Starting at the line below that contains "camera: 15 degrees left, 5 degrees down" and ending at the line that contains "(109, 215) = (213, 215): yellow", retype each line exactly as it stands, but omit the pictures.
Segment Start: Given entries
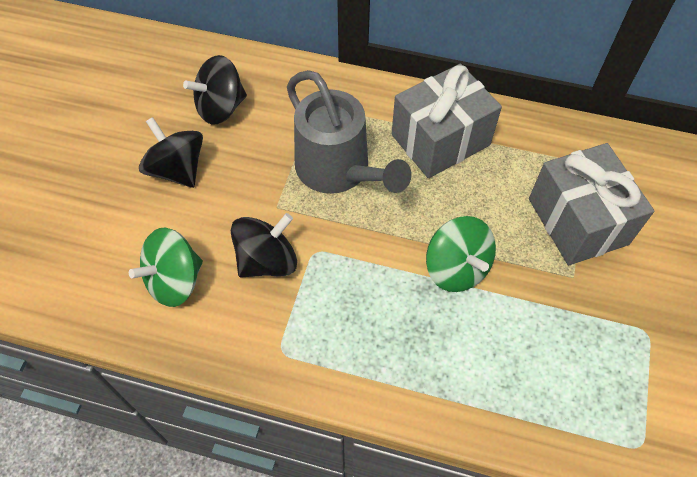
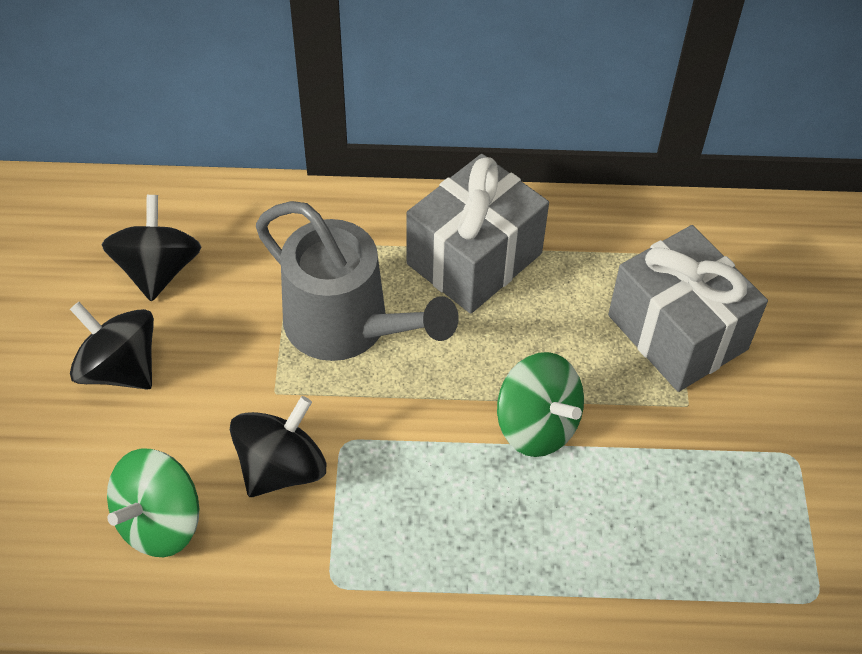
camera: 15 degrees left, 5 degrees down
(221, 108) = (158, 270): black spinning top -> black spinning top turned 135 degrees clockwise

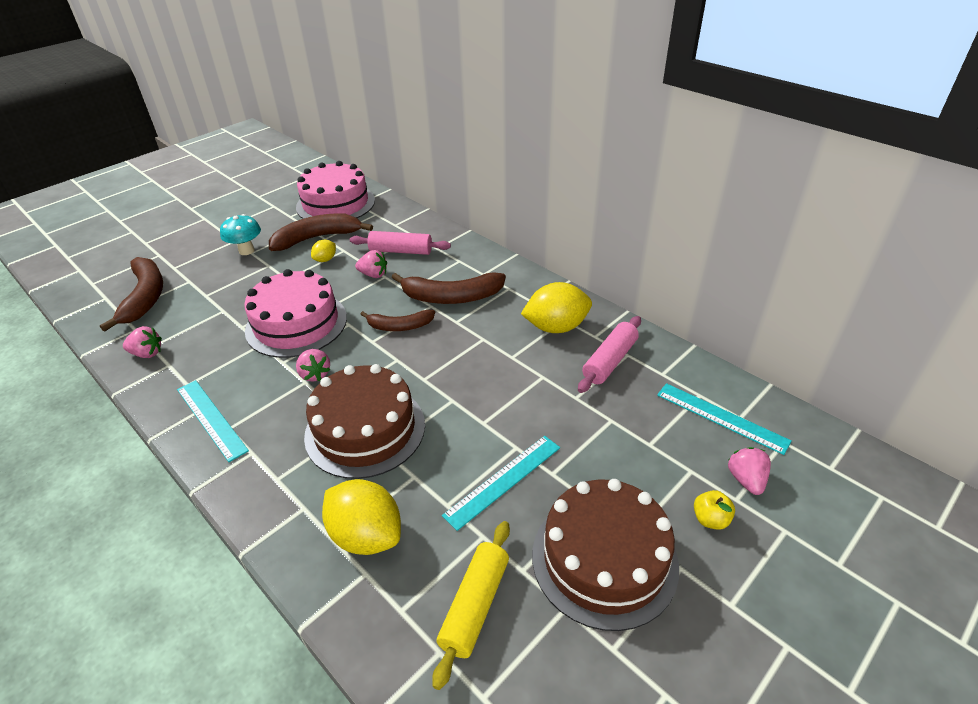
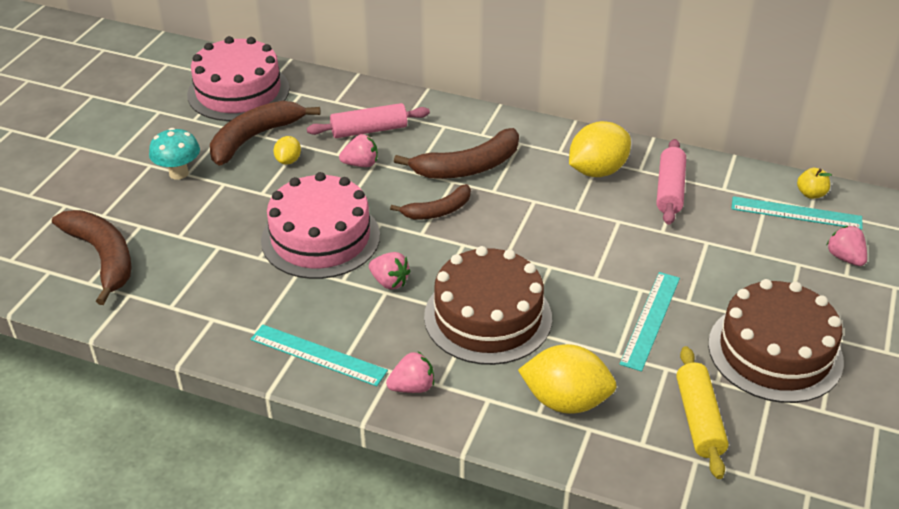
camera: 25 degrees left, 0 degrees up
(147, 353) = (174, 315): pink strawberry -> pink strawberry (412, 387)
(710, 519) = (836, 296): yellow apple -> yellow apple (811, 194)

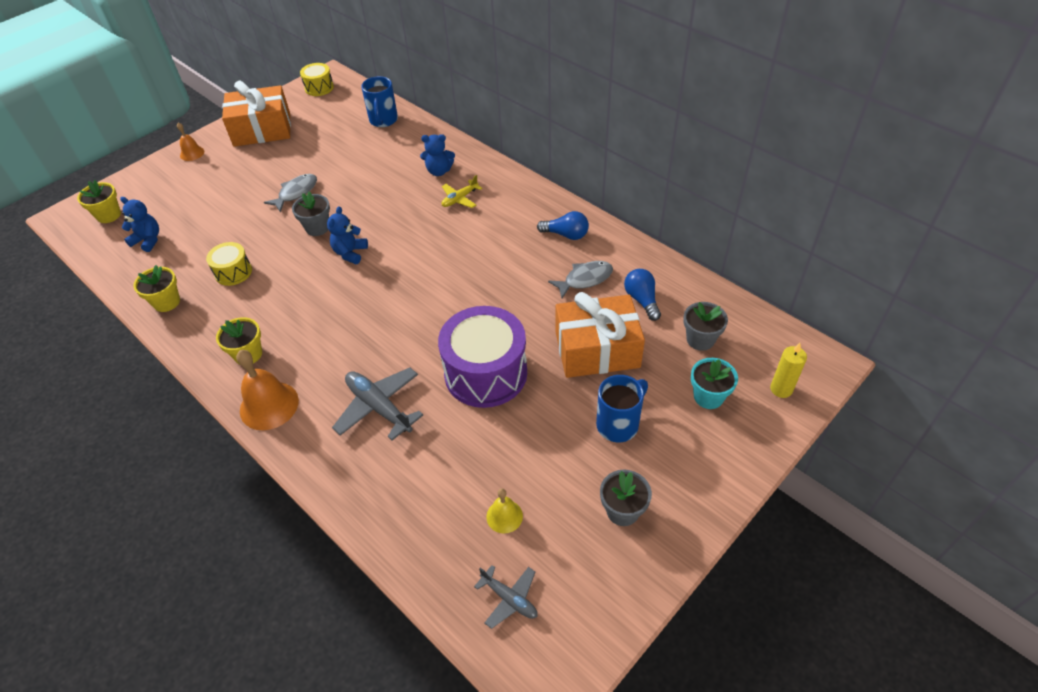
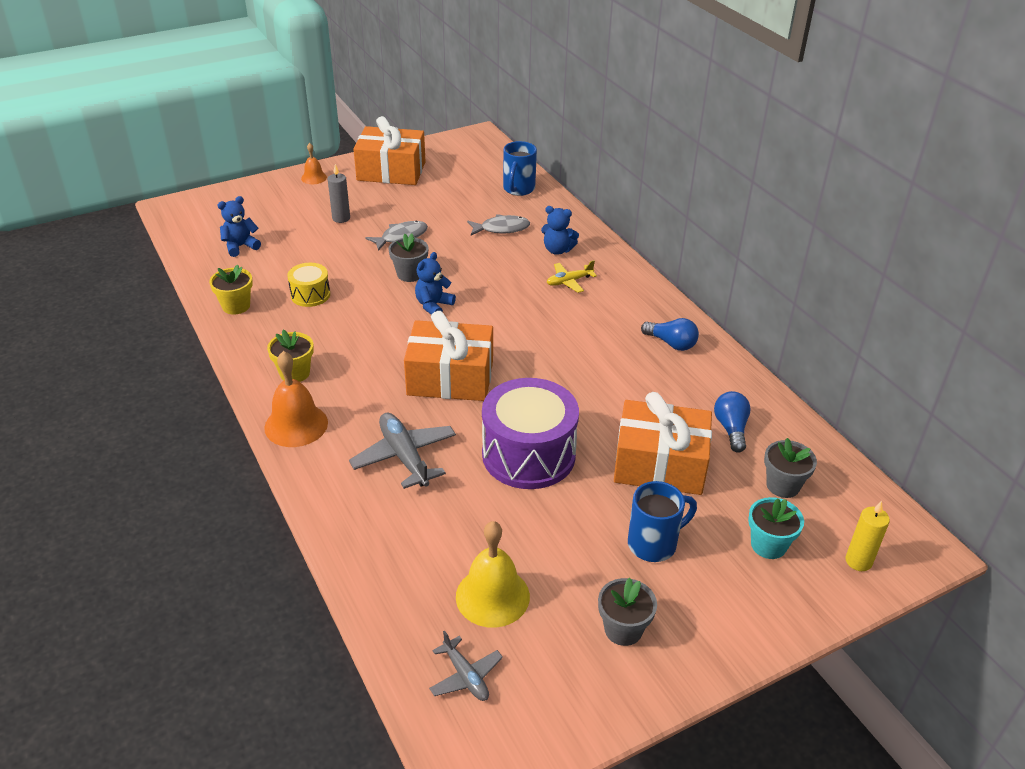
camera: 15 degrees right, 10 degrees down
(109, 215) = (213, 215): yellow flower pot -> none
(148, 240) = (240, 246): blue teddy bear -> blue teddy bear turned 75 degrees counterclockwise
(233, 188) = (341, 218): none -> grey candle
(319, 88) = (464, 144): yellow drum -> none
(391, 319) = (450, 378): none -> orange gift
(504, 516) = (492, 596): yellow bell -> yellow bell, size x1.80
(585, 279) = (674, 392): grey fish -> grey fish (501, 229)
Segment End: Given entries
Segment Start: Given entries
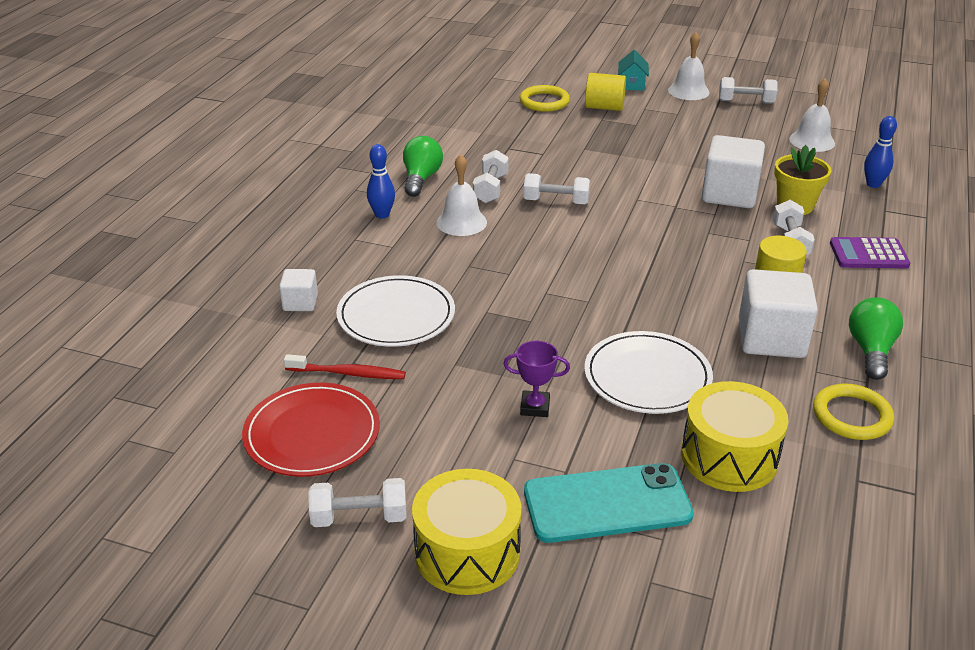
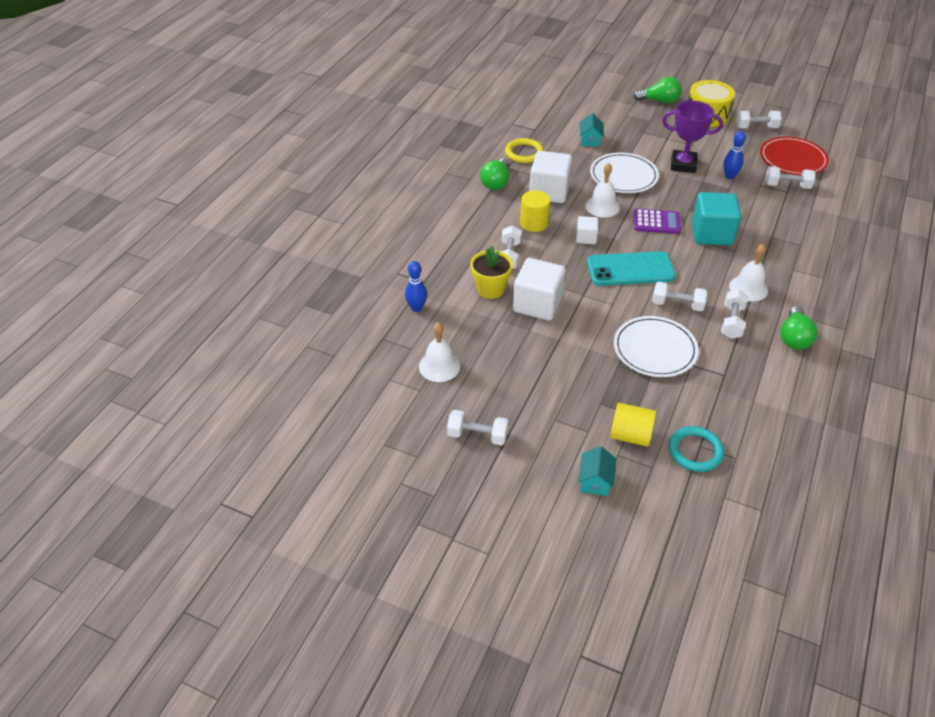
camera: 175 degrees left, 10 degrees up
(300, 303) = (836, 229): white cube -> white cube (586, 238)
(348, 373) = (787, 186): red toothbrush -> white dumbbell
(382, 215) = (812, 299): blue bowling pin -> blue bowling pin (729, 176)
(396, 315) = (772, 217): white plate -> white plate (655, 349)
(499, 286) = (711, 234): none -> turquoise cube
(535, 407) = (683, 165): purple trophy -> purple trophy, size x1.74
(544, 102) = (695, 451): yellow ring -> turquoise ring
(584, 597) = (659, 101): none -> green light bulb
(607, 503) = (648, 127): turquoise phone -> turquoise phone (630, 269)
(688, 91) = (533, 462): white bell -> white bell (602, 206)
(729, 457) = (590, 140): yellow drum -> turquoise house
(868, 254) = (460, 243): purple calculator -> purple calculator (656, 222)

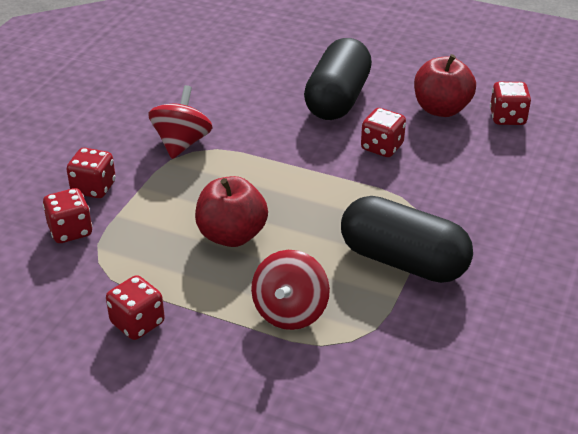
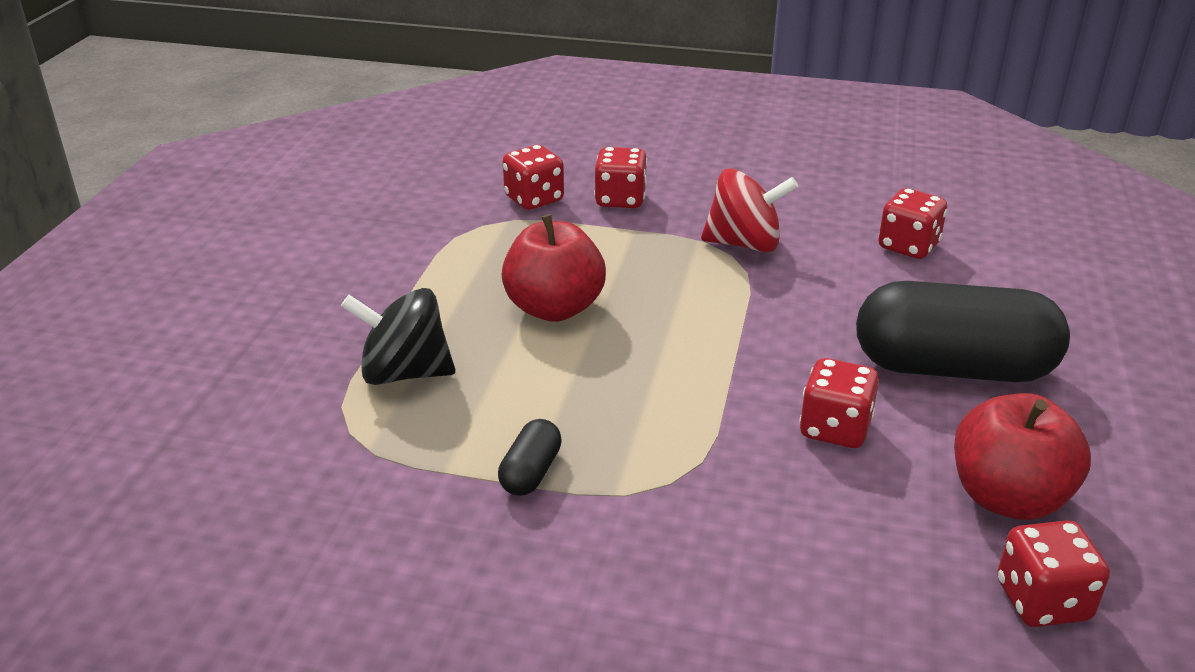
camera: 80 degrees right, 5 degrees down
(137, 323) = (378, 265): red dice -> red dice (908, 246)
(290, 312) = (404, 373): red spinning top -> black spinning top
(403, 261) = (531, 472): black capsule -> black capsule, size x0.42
Segment End: Given entries
Segment Start: Given entries
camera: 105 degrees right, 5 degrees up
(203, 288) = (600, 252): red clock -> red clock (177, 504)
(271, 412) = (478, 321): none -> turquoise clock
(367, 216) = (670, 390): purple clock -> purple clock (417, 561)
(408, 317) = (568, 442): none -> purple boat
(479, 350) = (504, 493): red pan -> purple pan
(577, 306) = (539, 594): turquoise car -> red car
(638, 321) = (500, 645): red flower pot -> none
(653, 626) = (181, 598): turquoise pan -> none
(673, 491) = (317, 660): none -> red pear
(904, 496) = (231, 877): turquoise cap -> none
Segment End: Given entries
**Solution for this task:**
camera: 15 degrees left, 5 degrees down
(221, 108) = (158, 270): black spinning top -> black spinning top turned 135 degrees clockwise

camera: 25 degrees left, 0 degrees up
(147, 353) = (174, 315): pink strawberry -> pink strawberry (412, 387)
(710, 519) = (836, 296): yellow apple -> yellow apple (811, 194)

camera: 15 degrees right, 10 degrees down
(109, 215) = (213, 215): yellow flower pot -> none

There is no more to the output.